--- Work to be completed ---
List every line in the items below that contains the string "tuplet", matching case exactly.

--- Extracted material ---
● ● ●
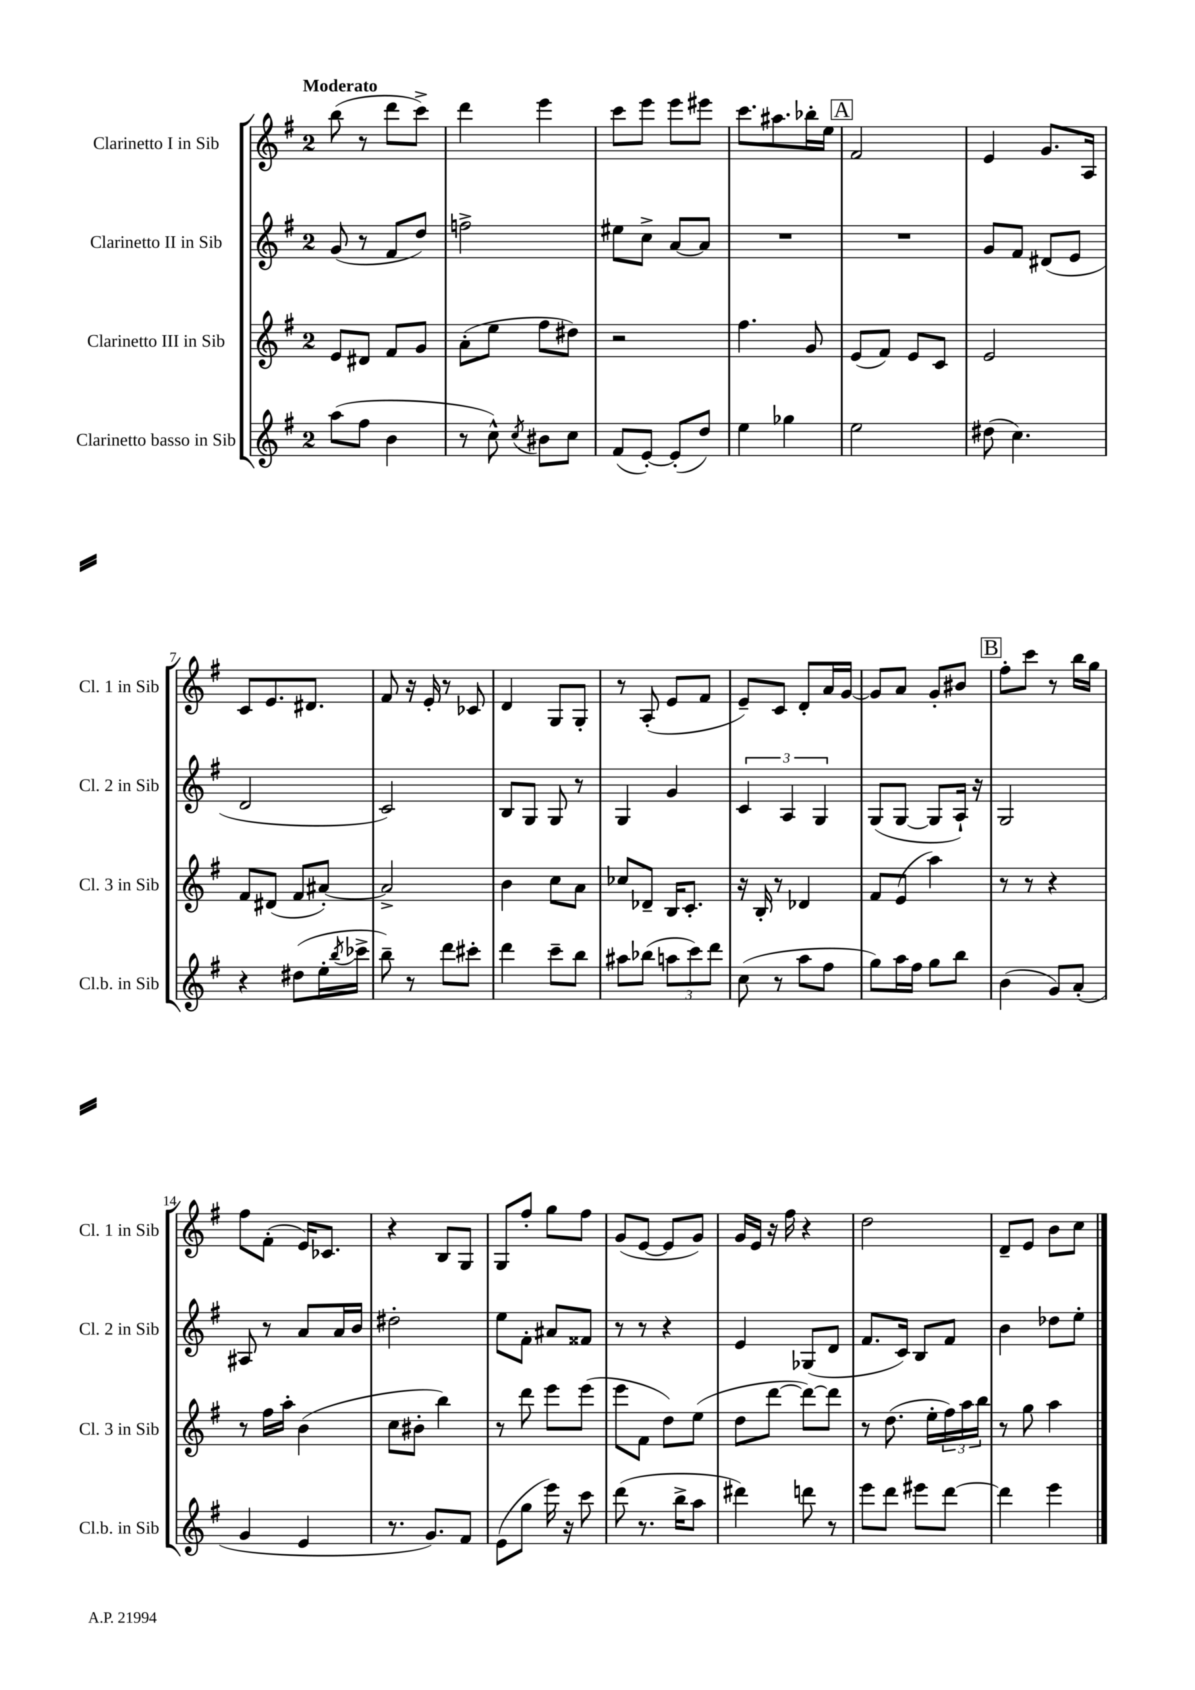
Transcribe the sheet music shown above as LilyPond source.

<<
\new StaffGroup <<
\new Staff = "s0" \with { instrumentName = "Clarinetto I in Sib" shortInstrumentName = "Cl. 1 in Sib" } {
    \clef treble \key g \major \once \override Staff.TimeSignature.style = #'single-digit \time 2/4 \tempo "Moderato"
    b''8( r8 d'''8 c'''8->) |
    d'''4 e'''4 |
    c'''8 e'''8 e'''8 eis'''8 |
    c'''8. ais''8. bes''16-. e''16 |
    \mark \markup { \box "A" } fis'2 |
    e'4 g'8. a16 |
    c'8 e'8. dis'8. |
    fis'8 r16 e'16-. r8 ces'8 |
    d'4 g8 g8-. |
    r8 a8-.( e'8 fis'8 |
    e'8--) c'8 d'8-. a'16 g'16~ |
    g'8 a'8 g'8-. bis'8 |
    \mark \markup { \box "B" } fis''8-. c'''8 r8 b''16 g''16 |
    fis''8 fis'8-.( e'16) ces'8. |
    r4 b8 g8 |
    g8 fis''8-. g''8 fis''8 |
    g'8( e'8~ e'8 g'8) |
    g'16 e'16 r16 fis''16 r4 |
    d''2 |
    d'8-- e'8 b'8 c''8 \bar "|." |
}
\new Staff = "s1" \with { instrumentName = "Clarinetto II in Sib" shortInstrumentName = "Cl. 2 in Sib" } {
    \clef treble \key g \major \once \override Staff.TimeSignature.style = #'single-digit \time 2/4
    g'8( r8 fis'8 d''8) |
    f''2-> |
    eis''8 c''8-> a'8~ a'8 |
    R2 |
    \mark \markup { \box "A" } R2 |
    g'8 fis'8 dis'8( e'8 |
    d'2 |
    c'2) |
    b8 g8 g8 r8 |
    g4 g'4 |
    \tuplet 3/2 { c'4 a4 g4 } |
    g8( g8~ g8 a16-!) r16 |
    \mark \markup { \box "B" } g2 |
    ais8 r8 a'8 a'16 b'16 |
    dis''2-. |
    e''8 fis'8-. ais'8 fisis'8 |
    r8 r8 r4 |
    e'4 ges8( d'8 |
    fis'8. c'16) b8 fis'8 |
    b'4 des''8 e''8-. \bar "|." |
}
\new Staff = "s2" \with { instrumentName = "Clarinetto III in Sib" shortInstrumentName = "Cl. 3 in Sib" } {
    \clef treble \key g \major \once \override Staff.TimeSignature.style = #'single-digit \time 2/4
    e'8 dis'8 fis'8 g'8 |
    a'8-.( e''8 fis''8 dis''8) |
    r2 |
    fis''4. g'8 |
    \mark \markup { \box "A" } e'8( fis'8) e'8 c'8 |
    e'2 |
    fis'8 dis'8( fis'8 ais'8~-.) |
    ais'2-> |
    b'4 c''8 a'8 |
    ces''8 des'8-- b16 c'8.-. |
    r16 b16-. r8 des'4 |
    fis'8 e'8( a''4) |
    \mark \markup { \box "B" } r8 r8 r4 |
    r8 fis''16 a''16-. b'4( |
    c''8 bis'8-. b''4) |
    r8 d'''8 e'''8 e'''8( |
    e'''8 fis'8 d''8) e''8( |
    d''8 d'''8~ d'''8~) d'''8 |
    r8 d''8.( e''16-. \tuplet 3/2 { fis''16) a''16 b''16 } |
    r8 g''8 a''4 \bar "|." |
}
\new Staff = "s3" \with { instrumentName = "Clarinetto basso in Sib" shortInstrumentName = "Cl.b. in Sib" } {
    \clef treble \key g \major \once \override Staff.TimeSignature.style = #'single-digit \time 2/4
    a''8( fis''8 b'4 |
    r8 c''8-^) \acciaccatura { c''8 } bis'8 c''8 |
    fis'8( e'8~-.) e'8-.( d''8) |
    e''4 ges''4 |
    \mark \markup { \box "A" } e''2 |
    dis''8( c''4.) |
    r4 dis''8( e''16-. \acciaccatura { b''8 } ces'''16-> |
    b''8--) r8 d'''8 cis'''8-. |
    d'''4 c'''8-- b''8 |
    ais''8 bes''8( \tuplet 3/2 { a''8 c'''8) d'''8 } |
    c''8( r8 a''8 fis''8 |
    g''8) a''16 fis''16 g''8 b''8 |
    \mark \markup { \box "B" } b'4( g'8) a'8-.( |
    g'4 e'4 |
    r8. g'8.) fis'8 |
    e'8( g''8 e'''16) r16 c'''8 |
    d'''8( r8. b''16-> a''8 |
    dis'''4) d'''8 r8 |
    e'''8 d'''8 eis'''8 d'''8~ |
    d'''4 e'''4 \bar "|." |
}
>>
>>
● ● ●
--- Correct result ---
    \tuplet 3/2 { c'4 a4 g4 } |
    r8 d''8.( e''16-. \tuplet 3/2 { fis''16) a''16 b''16 } |
    ais''8 bes''8( \tuplet 3/2 { a''8 c'''8) d'''8 } |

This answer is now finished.